Problem statement
Send back the records in full, character for character.

Spatial reasoning data
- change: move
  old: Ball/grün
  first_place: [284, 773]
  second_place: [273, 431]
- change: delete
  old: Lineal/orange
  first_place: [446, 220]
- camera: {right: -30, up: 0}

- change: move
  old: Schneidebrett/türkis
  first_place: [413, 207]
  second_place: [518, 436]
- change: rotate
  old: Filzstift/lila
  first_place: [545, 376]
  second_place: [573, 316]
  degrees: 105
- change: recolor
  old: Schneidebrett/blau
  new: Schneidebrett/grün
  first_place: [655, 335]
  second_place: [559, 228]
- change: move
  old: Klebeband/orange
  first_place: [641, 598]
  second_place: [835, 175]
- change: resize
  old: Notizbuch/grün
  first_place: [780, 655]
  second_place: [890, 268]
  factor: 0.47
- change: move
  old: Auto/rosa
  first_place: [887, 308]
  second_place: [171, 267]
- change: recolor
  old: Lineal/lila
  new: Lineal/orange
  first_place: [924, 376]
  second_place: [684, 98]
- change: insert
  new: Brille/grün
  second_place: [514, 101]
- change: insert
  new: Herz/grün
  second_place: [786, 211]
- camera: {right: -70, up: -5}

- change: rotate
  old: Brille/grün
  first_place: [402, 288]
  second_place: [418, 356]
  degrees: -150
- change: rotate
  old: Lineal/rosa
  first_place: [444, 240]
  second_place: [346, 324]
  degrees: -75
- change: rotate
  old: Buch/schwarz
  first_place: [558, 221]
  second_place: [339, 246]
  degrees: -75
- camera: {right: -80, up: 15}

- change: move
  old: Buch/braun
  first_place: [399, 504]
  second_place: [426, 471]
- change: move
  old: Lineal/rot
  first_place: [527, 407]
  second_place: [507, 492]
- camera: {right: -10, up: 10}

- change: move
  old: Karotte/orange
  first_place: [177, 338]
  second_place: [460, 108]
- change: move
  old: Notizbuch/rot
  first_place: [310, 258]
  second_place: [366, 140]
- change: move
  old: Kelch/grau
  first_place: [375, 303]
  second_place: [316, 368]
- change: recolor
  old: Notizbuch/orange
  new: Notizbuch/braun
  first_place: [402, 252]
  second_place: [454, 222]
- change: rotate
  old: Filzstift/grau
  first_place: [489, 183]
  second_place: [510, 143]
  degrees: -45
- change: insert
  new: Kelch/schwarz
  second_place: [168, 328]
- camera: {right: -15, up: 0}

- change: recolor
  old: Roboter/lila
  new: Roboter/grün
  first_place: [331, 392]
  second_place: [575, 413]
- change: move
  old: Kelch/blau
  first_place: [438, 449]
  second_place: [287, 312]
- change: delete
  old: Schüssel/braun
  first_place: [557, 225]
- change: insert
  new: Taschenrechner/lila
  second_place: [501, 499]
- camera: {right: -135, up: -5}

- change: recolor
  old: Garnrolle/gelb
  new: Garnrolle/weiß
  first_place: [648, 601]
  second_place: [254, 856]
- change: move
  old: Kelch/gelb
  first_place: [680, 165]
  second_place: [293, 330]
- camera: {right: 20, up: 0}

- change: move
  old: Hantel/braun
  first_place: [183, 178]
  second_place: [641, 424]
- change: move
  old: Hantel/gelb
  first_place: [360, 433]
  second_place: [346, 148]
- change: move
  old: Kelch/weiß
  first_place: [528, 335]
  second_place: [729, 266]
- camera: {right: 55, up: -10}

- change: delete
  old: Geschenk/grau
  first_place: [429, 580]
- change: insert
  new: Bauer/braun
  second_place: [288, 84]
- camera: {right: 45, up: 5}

Response
- change: move
  old: Ball/grün
  first_place: [284, 773]
  second_place: [273, 431]
- change: delete
  old: Lineal/orange
  first_place: [446, 220]
- camera: {right: -30, up: 0}

- change: move
  old: Schneidebrett/türkis
  first_place: [413, 207]
  second_place: [518, 436]
- change: rotate
  old: Filzstift/lila
  first_place: [545, 376]
  second_place: [573, 316]
  degrees: 105
- change: recolor
  old: Schneidebrett/blau
  new: Schneidebrett/grün
  first_place: [655, 335]
  second_place: [559, 228]
- change: move
  old: Klebeband/orange
  first_place: [641, 598]
  second_place: [835, 175]
- change: resize
  old: Notizbuch/grün
  first_place: [780, 655]
  second_place: [890, 268]
  factor: 0.47
- change: move
  old: Auto/rosa
  first_place: [887, 308]
  second_place: [171, 267]
- change: recolor
  old: Lineal/lila
  new: Lineal/orange
  first_place: [924, 376]
  second_place: [684, 98]
- change: insert
  new: Brille/grün
  second_place: [514, 101]
- change: insert
  new: Herz/grün
  second_place: [786, 211]
- camera: {right: -70, up: -5}

- change: rotate
  old: Brille/grün
  first_place: [402, 288]
  second_place: [418, 356]
  degrees: -150
- change: rotate
  old: Lineal/rosa
  first_place: [444, 240]
  second_place: [346, 324]
  degrees: -75
- change: rotate
  old: Buch/schwarz
  first_place: [558, 221]
  second_place: [339, 246]
  degrees: -75
- camera: {right: -80, up: 15}

- change: move
  old: Buch/braun
  first_place: [399, 504]
  second_place: [426, 471]
- change: move
  old: Lineal/rot
  first_place: [527, 407]
  second_place: [507, 492]
- camera: {right: -10, up: 10}

- change: move
  old: Karotte/orange
  first_place: [177, 338]
  second_place: [460, 108]
- change: move
  old: Notizbuch/rot
  first_place: [310, 258]
  second_place: [366, 140]
- change: move
  old: Kelch/grau
  first_place: [375, 303]
  second_place: [316, 368]
- change: recolor
  old: Notizbuch/orange
  new: Notizbuch/braun
  first_place: [402, 252]
  second_place: [454, 222]
- change: rotate
  old: Filzstift/grau
  first_place: [489, 183]
  second_place: [510, 143]
  degrees: -45
- change: insert
  new: Kelch/schwarz
  second_place: [168, 328]
- camera: {right: -15, up: 0}

- change: recolor
  old: Roboter/lila
  new: Roboter/grün
  first_place: [331, 392]
  second_place: [575, 413]
- change: move
  old: Kelch/blau
  first_place: [438, 449]
  second_place: [287, 312]
- change: delete
  old: Schüssel/braun
  first_place: [557, 225]
- change: insert
  new: Taschenrechner/lila
  second_place: [501, 499]
- camera: {right: -135, up: -5}

- change: recolor
  old: Garnrolle/gelb
  new: Garnrolle/weiß
  first_place: [648, 601]
  second_place: [254, 856]
- change: move
  old: Kelch/gelb
  first_place: [680, 165]
  second_place: [293, 330]
- camera: {right: 20, up: 0}

- change: move
  old: Hantel/braun
  first_place: [183, 178]
  second_place: [641, 424]
- change: move
  old: Hantel/gelb
  first_place: [360, 433]
  second_place: [346, 148]
- change: move
  old: Kelch/weiß
  first_place: [528, 335]
  second_place: [729, 266]
- camera: {right: 55, up: -10}

- change: delete
  old: Geschenk/grau
  first_place: [429, 580]
- change: insert
  new: Bauer/braun
  second_place: [288, 84]
- camera: {right: 45, up: 5}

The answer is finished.